[Stored records]
========

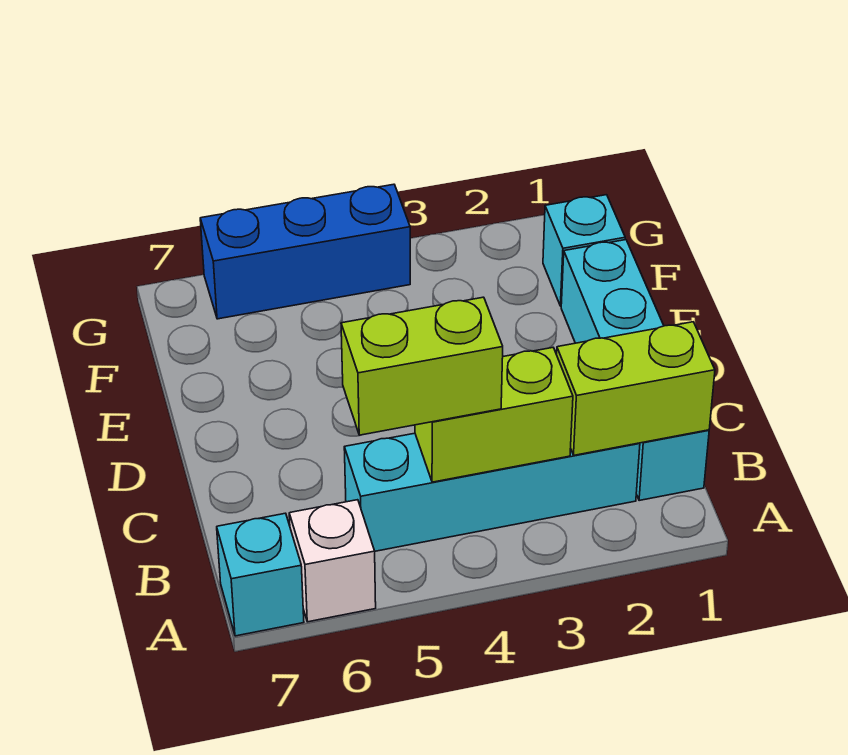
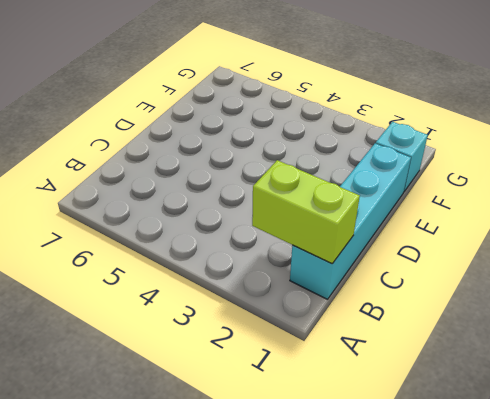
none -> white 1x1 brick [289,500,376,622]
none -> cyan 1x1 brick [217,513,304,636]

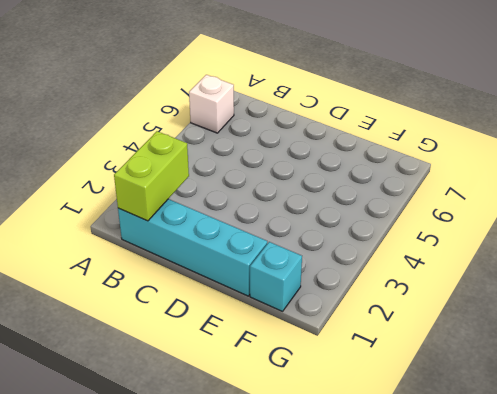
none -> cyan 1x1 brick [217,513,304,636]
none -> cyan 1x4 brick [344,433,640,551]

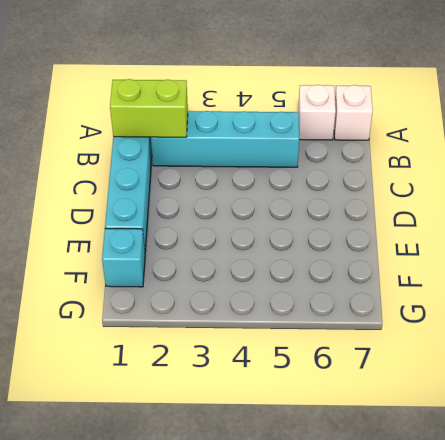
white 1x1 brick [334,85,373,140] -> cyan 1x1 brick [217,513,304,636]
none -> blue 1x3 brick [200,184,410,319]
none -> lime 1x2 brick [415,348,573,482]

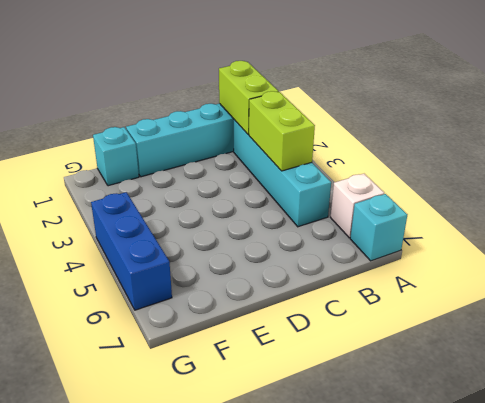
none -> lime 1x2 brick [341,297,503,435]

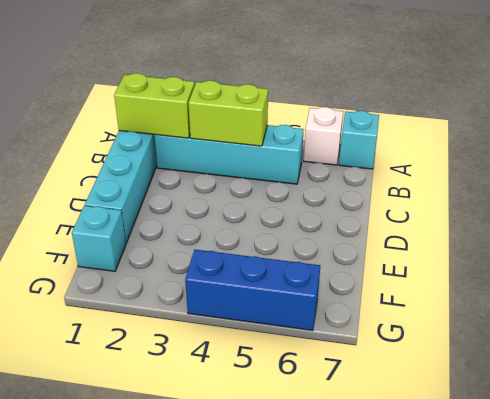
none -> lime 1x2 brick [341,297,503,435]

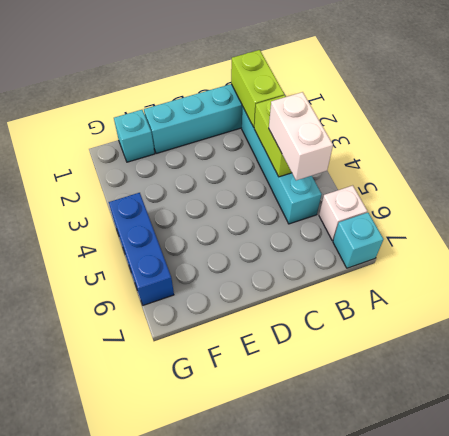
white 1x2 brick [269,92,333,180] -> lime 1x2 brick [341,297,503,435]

========

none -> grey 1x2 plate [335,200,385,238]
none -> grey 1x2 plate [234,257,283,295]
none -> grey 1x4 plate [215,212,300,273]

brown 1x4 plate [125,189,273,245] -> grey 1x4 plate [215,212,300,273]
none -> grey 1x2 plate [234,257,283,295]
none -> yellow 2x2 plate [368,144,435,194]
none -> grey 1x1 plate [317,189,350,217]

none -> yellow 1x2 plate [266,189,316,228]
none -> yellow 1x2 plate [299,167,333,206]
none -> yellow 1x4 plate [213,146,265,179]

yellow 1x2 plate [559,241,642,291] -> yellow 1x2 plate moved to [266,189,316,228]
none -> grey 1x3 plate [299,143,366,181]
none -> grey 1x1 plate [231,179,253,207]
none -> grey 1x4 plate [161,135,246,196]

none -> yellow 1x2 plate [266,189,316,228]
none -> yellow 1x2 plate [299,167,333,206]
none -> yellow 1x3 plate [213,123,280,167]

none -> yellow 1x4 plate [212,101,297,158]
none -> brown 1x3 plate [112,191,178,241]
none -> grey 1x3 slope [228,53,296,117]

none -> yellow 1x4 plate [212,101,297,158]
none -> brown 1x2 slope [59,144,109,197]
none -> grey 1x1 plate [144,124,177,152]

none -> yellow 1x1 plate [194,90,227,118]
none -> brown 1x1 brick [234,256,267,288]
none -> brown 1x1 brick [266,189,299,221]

========

*Activity*
The answer must be the part of the records that opens with the line containing "none -> white 1x1 brick [289,500,376,622]" and closes with the line containing "white 1x2 brick", reproduced exactly, with no pictures.

*Expected answer*
none -> white 1x1 brick [289,500,376,622]
none -> cyan 1x1 brick [217,513,304,636]

none -> cyan 1x1 brick [217,513,304,636]
none -> cyan 1x4 brick [344,433,640,551]

white 1x1 brick [334,85,373,140] -> cyan 1x1 brick [217,513,304,636]
none -> blue 1x3 brick [200,184,410,319]
none -> lime 1x2 brick [415,348,573,482]

none -> lime 1x2 brick [341,297,503,435]

none -> lime 1x2 brick [341,297,503,435]

white 1x2 brick [269,92,333,180] -> lime 1x2 brick [341,297,503,435]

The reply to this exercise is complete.